**PROBLEM TO SOLVE**
Print the data below exactly, but only the lines from the one containing "green brush: 0 -> 4" down to the one containing "yellow jar: 4 -> 1", inclusive.

**DATA RECORDS**

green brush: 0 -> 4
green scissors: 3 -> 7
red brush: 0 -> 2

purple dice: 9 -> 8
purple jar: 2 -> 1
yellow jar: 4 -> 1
---
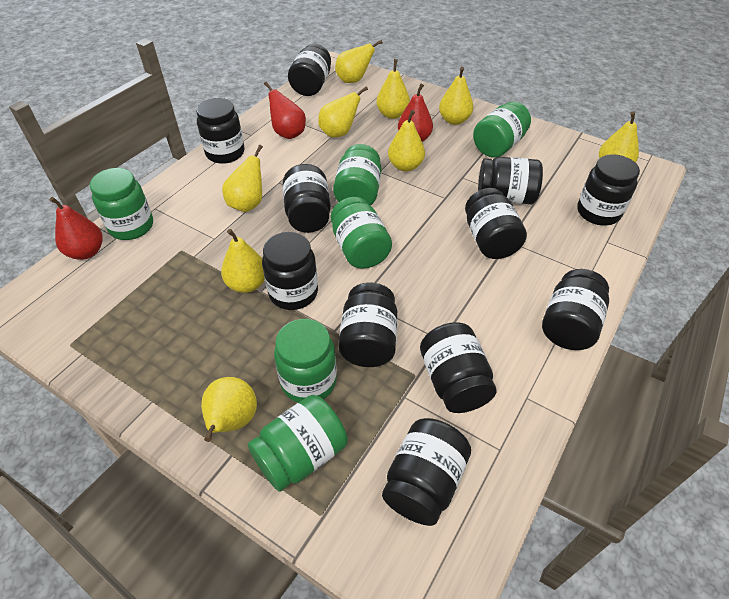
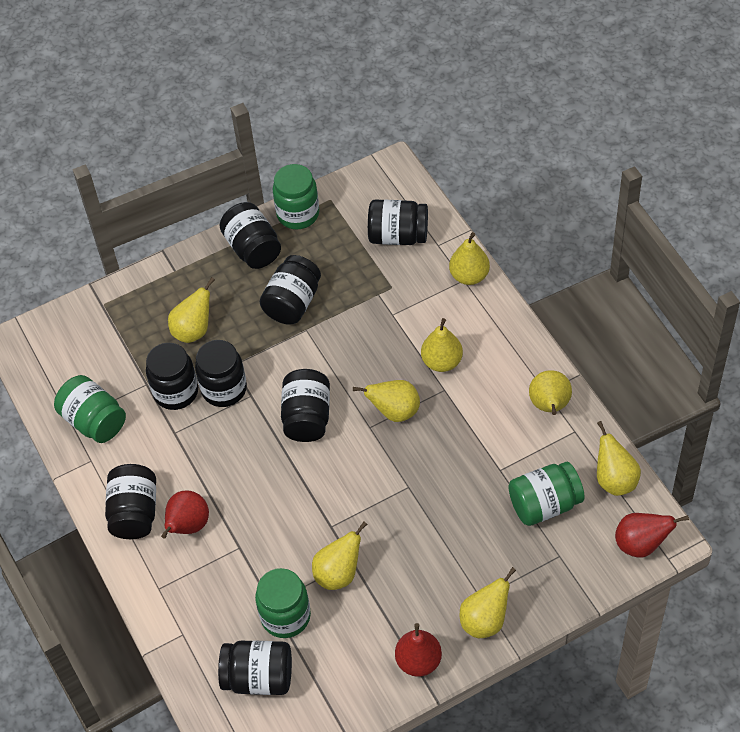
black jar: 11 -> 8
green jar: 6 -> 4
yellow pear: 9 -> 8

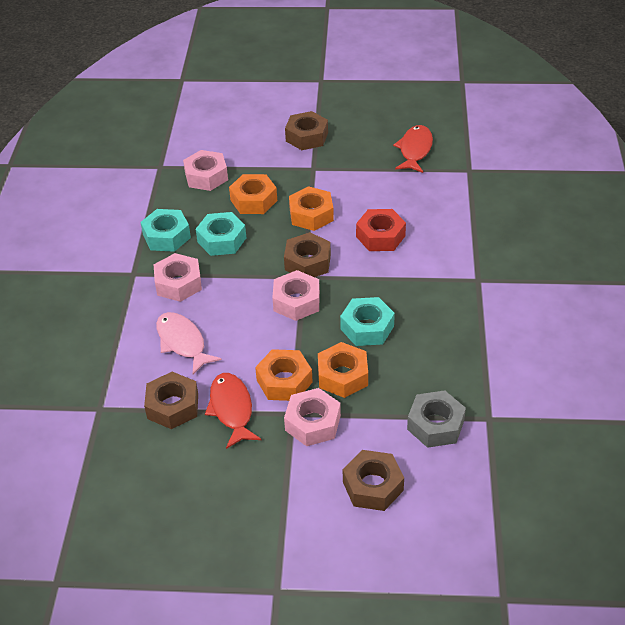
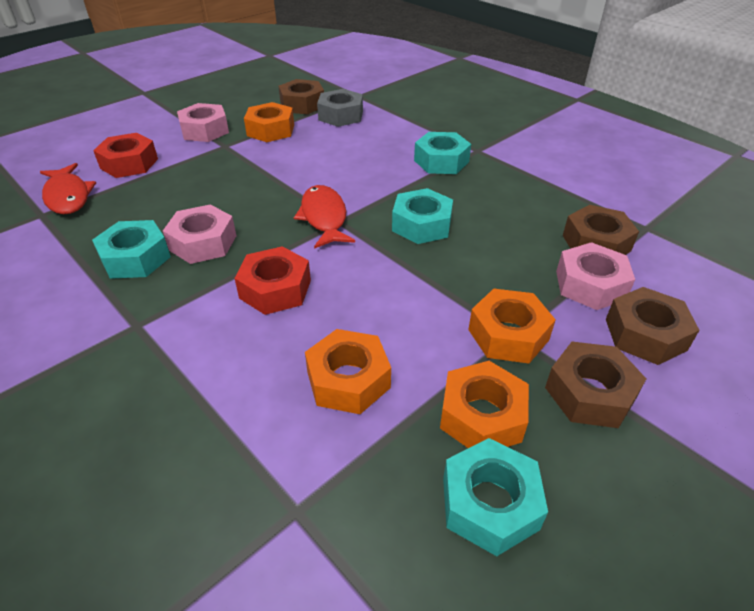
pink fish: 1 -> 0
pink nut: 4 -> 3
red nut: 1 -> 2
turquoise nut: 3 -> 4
==
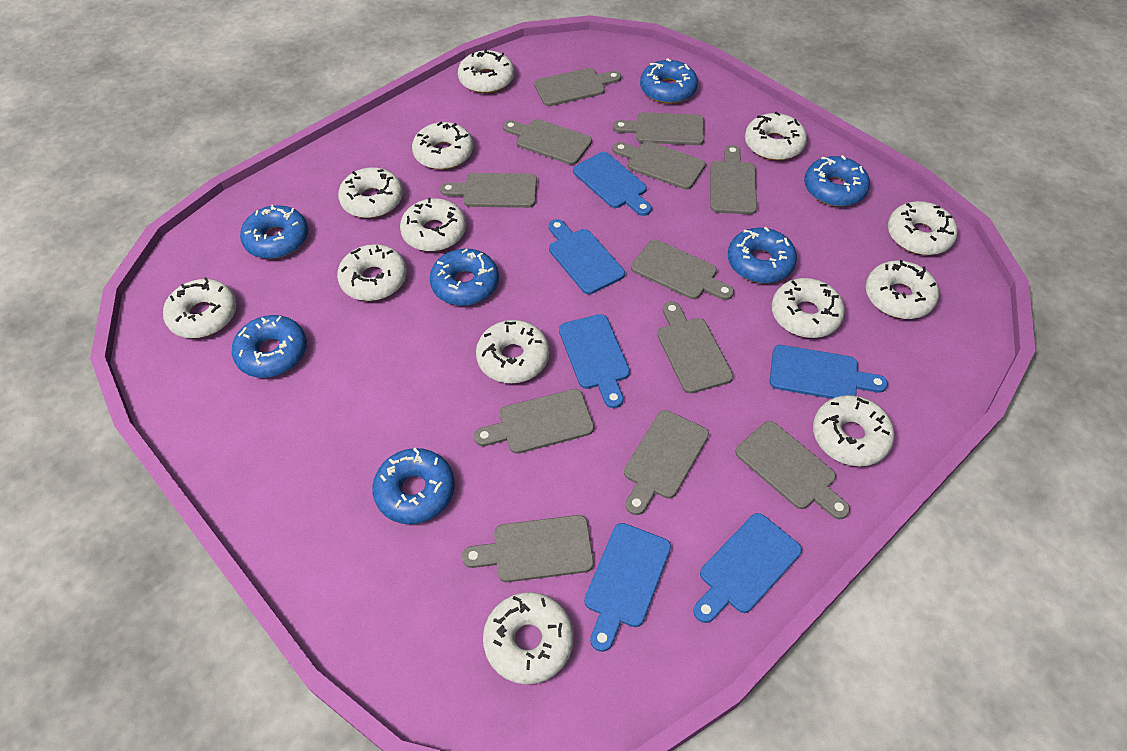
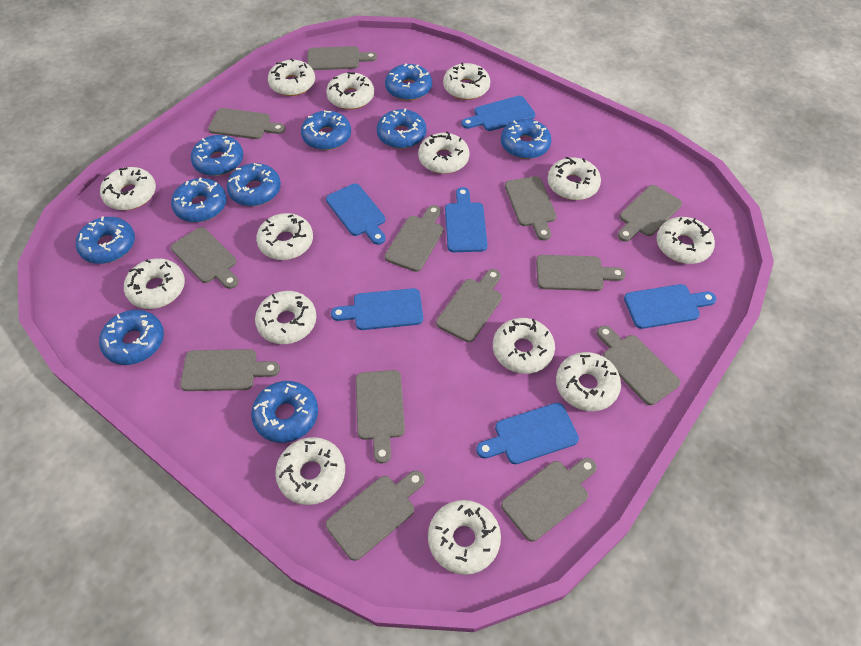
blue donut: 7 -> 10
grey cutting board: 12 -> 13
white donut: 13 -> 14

**SOLUTION**
green brush: 0 -> 4
green scissors: 3 -> 7
red brush: 0 -> 2

purple dice: 9 -> 8
purple jar: 2 -> 1
yellow jar: 4 -> 1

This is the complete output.